(Before-and-after scene images)
▶

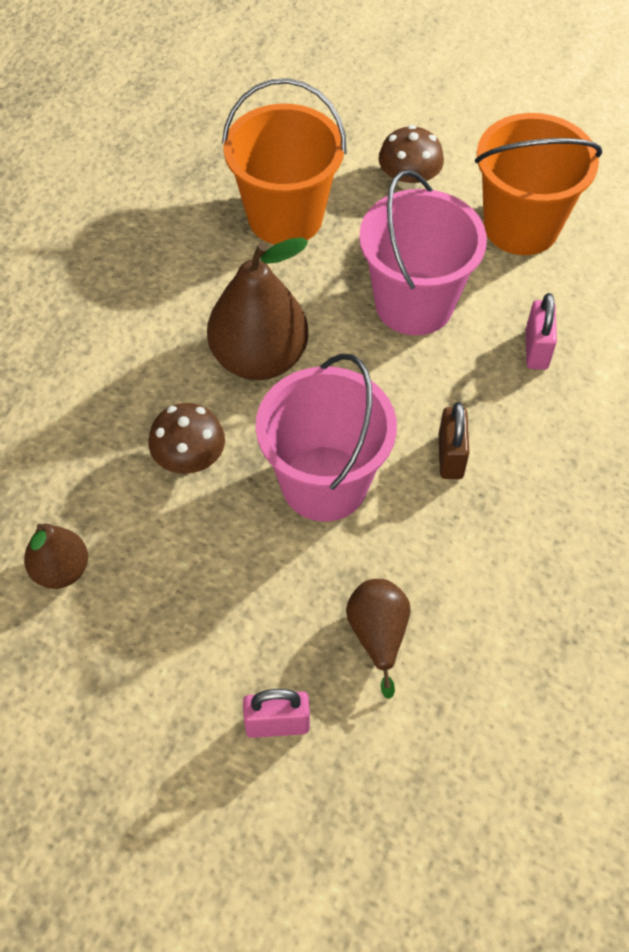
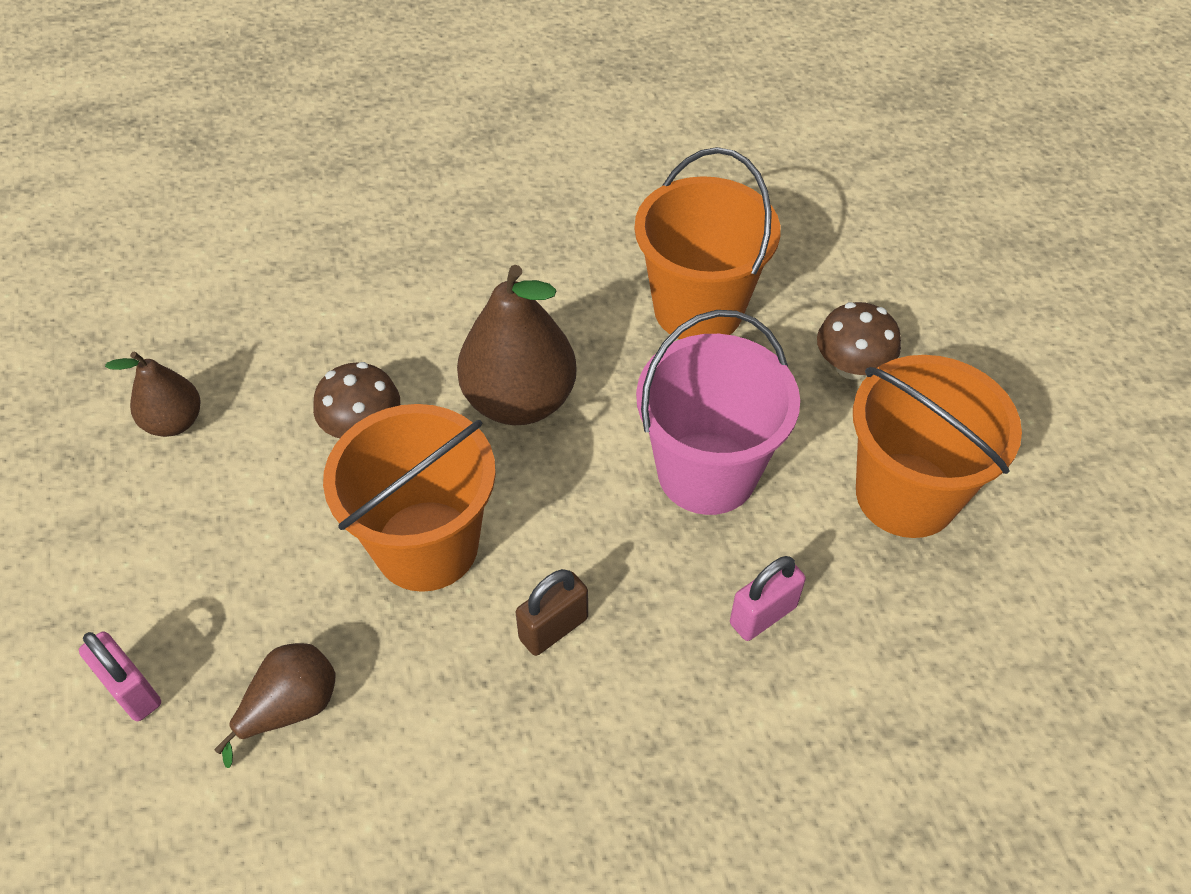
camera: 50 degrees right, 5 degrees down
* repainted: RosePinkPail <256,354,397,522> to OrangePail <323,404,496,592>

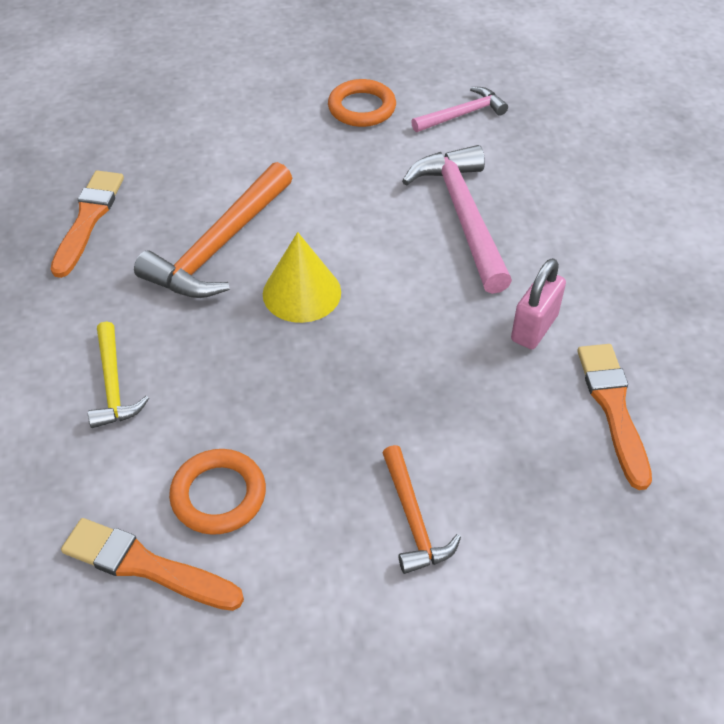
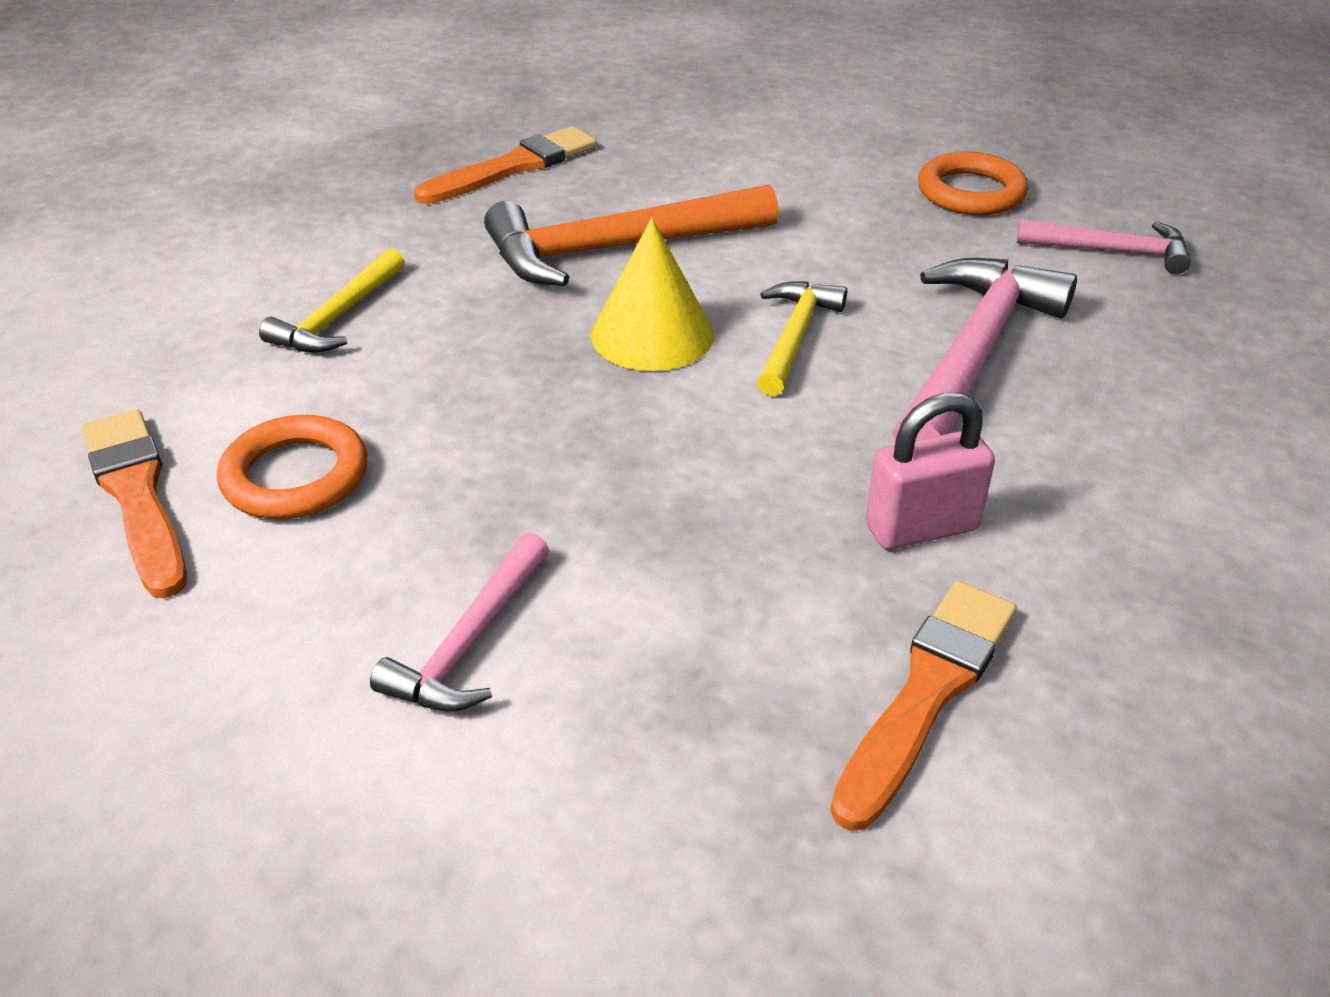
camera: 40 degrees right, 10 degrees down
* repainted: OrangeClawHammer <383,445,461,574> to RosePinkClawHammer <370,532,549,711>
* new: GoldenClawHammer <757,281,847,396>

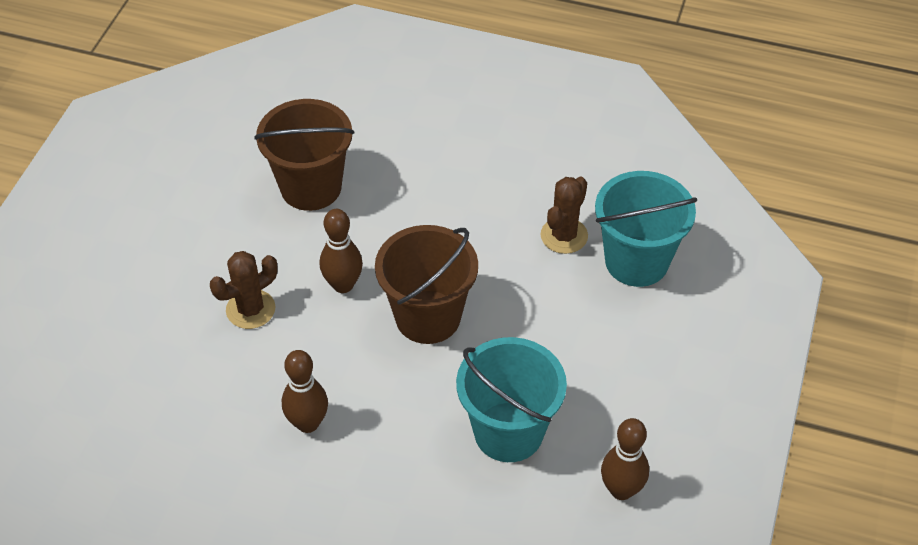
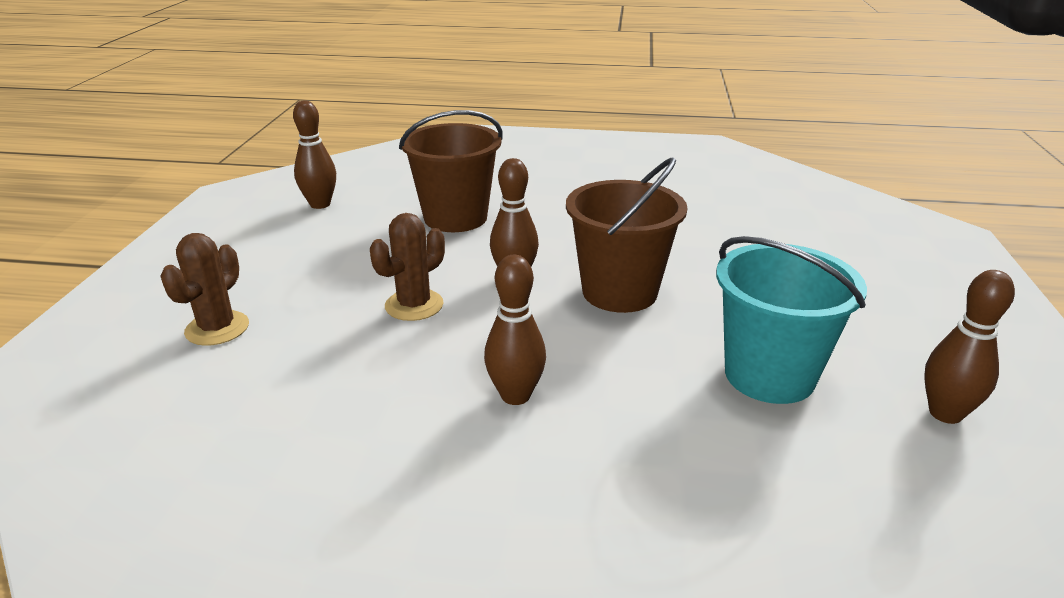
camera: 10 degrees left, 20 degrees down
* shifted: RussetSaguaroCactus <541,177,588,254> to <160,233,249,346>
* new: RussetSkittle <293,100,336,209>
* gone: AquaPail <595,171,697,287>

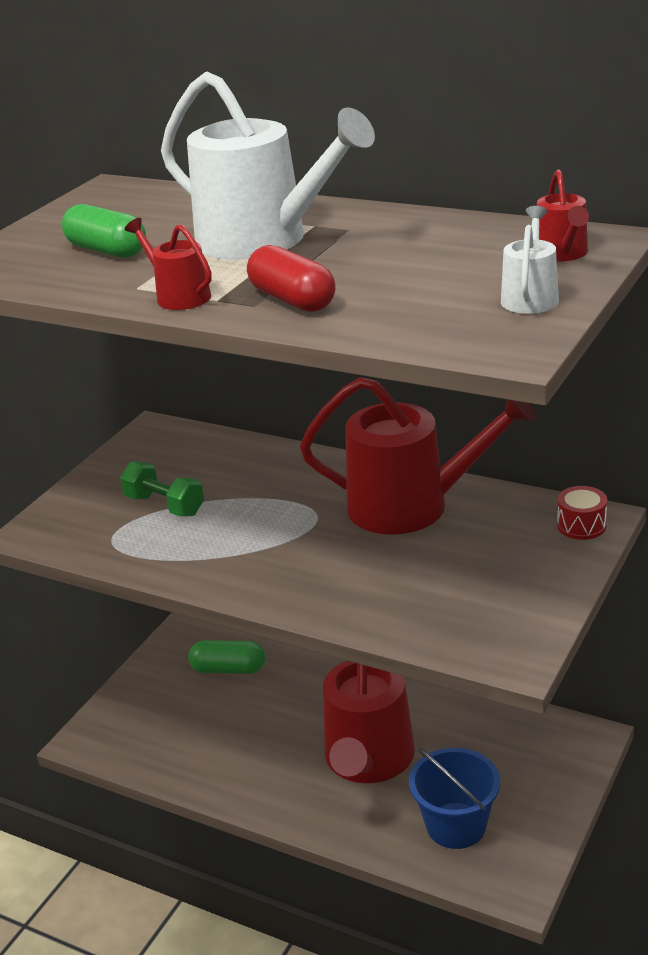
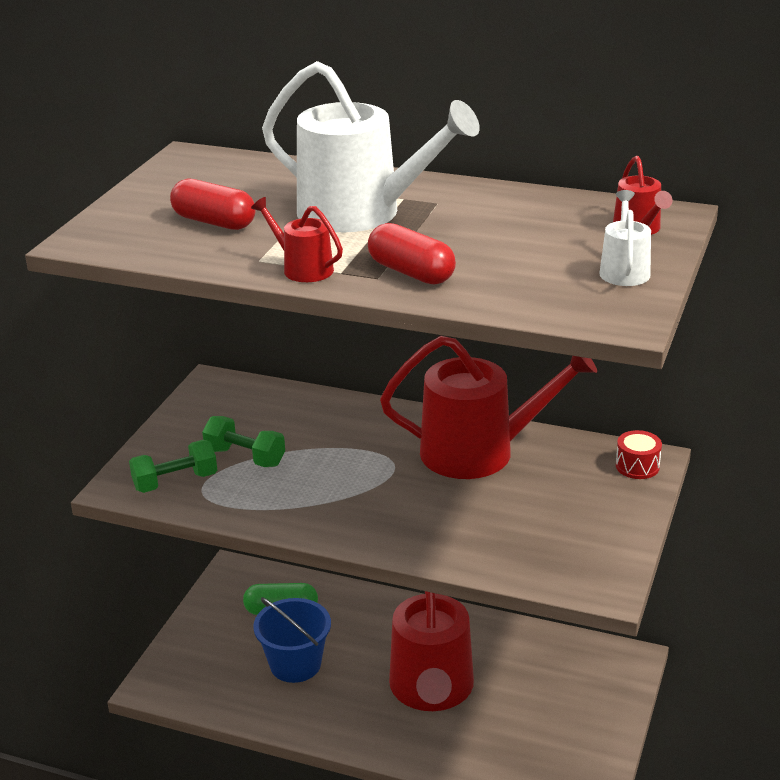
camera: 10 degrees left, 0 degrees up
* new: EmeraldHandWeight <129,440,217,493>
* repainted: EmeraldCapsule <62,204,146,258> to CrimsonCapsule <170,179,256,230>
* shifted: CobaltPail <409,748,500,849> to <253,597,331,683>

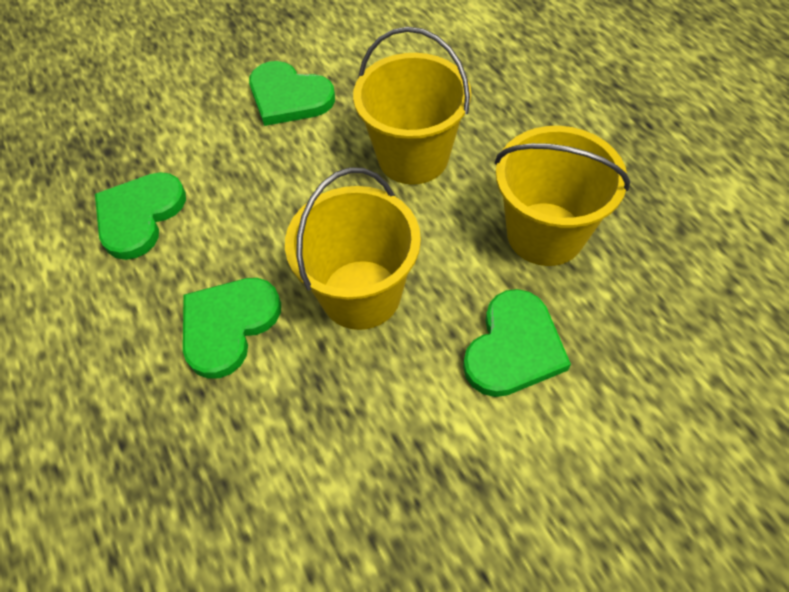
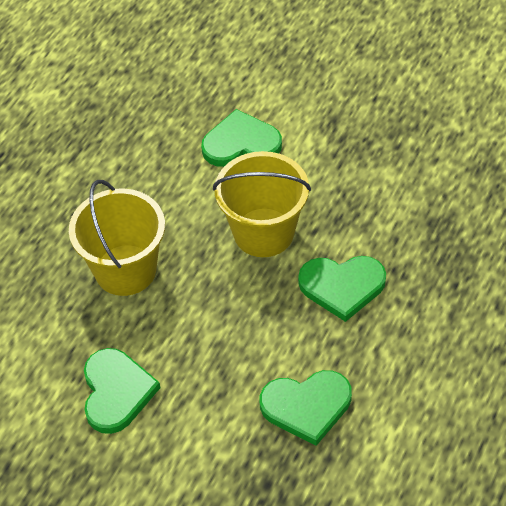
camera: 125 degrees left, 5 degrees down
* gone: GoldenPail <495,126,630,266>

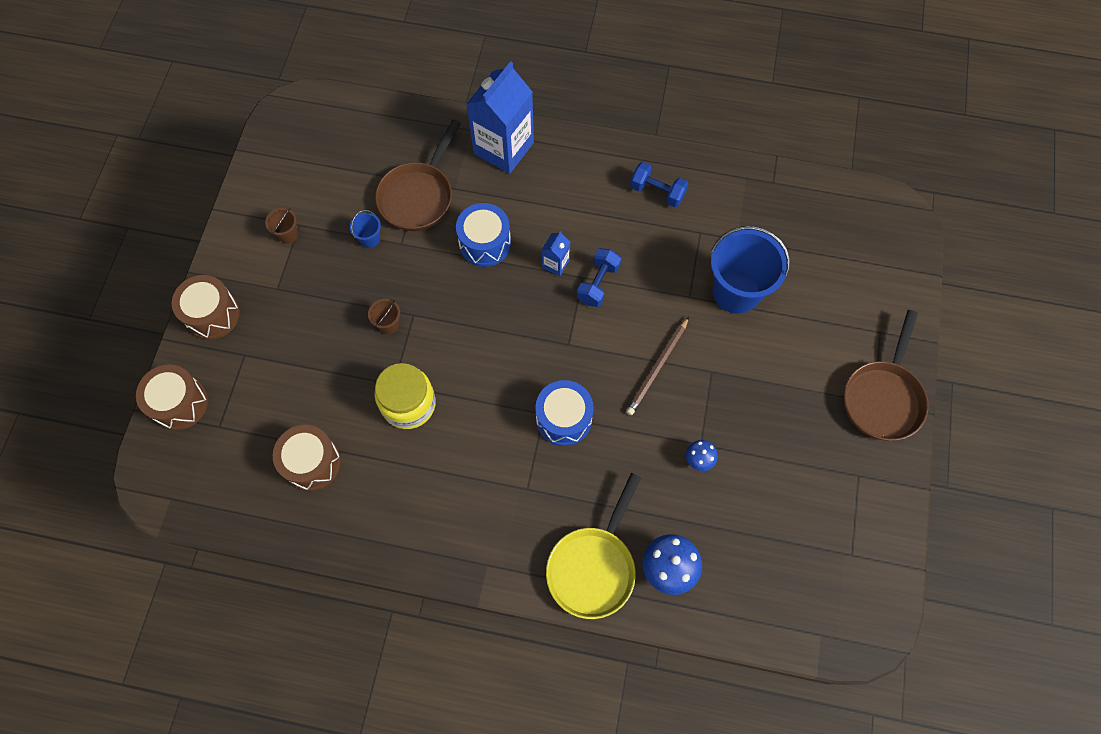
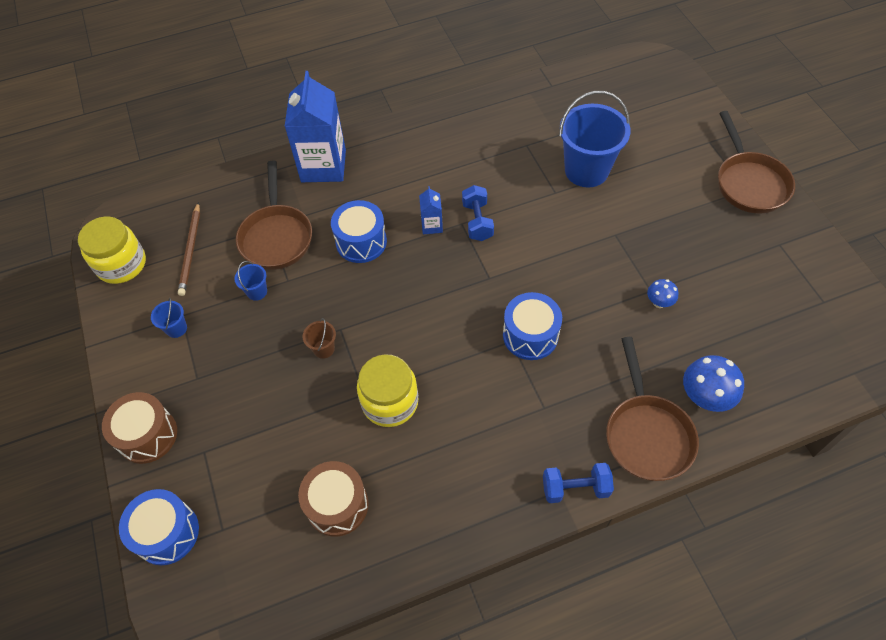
camera: 30 degrees left, 10 degrees down
* new: GoldenJar <78,216,146,284>
* repainted: RussetDrum <136,364,208,430> to CobaltDrum <119,489,199,565>
* repainted: RussetPail <265,208,298,243> to CobaltPail <151,298,187,338>
* shifted: RussetLeadPencil <626,317,689,415> to <178,202,200,296>
* shifted: CobaltHandWeight <630,162,688,208> to <543,463,614,503>
* repainted: GoldenFryingPan <546,473,641,619> to RussetFryingPan <606,337,699,481>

◀

* Problem details *
An exact restatement of every record is required. Omit the images.

* Answer section *
camera: 50 degrees right, 5 degrees down
* repainted: RosePinkPail <256,354,397,522> to OrangePail <323,404,496,592>

camera: 40 degrees right, 10 degrees down
* repainted: OrangeClawHammer <383,445,461,574> to RosePinkClawHammer <370,532,549,711>
* new: GoldenClawHammer <757,281,847,396>

camera: 10 degrees left, 20 degrees down
* shifted: RussetSaguaroCactus <541,177,588,254> to <160,233,249,346>
* new: RussetSkittle <293,100,336,209>
* gone: AquaPail <595,171,697,287>

camera: 10 degrees left, 0 degrees up
* new: EmeraldHandWeight <129,440,217,493>
* repainted: EmeraldCapsule <62,204,146,258> to CrimsonCapsule <170,179,256,230>
* shifted: CobaltPail <409,748,500,849> to <253,597,331,683>

camera: 125 degrees left, 5 degrees down
* gone: GoldenPail <495,126,630,266>

camera: 30 degrees left, 10 degrees down
* new: GoldenJar <78,216,146,284>
* repainted: RussetDrum <136,364,208,430> to CobaltDrum <119,489,199,565>
* repainted: RussetPail <265,208,298,243> to CobaltPail <151,298,187,338>
* shifted: RussetLeadPencil <626,317,689,415> to <178,202,200,296>
* shifted: CobaltHandWeight <630,162,688,208> to <543,463,614,503>
* repainted: GoldenFryingPan <546,473,641,619> to RussetFryingPan <606,337,699,481>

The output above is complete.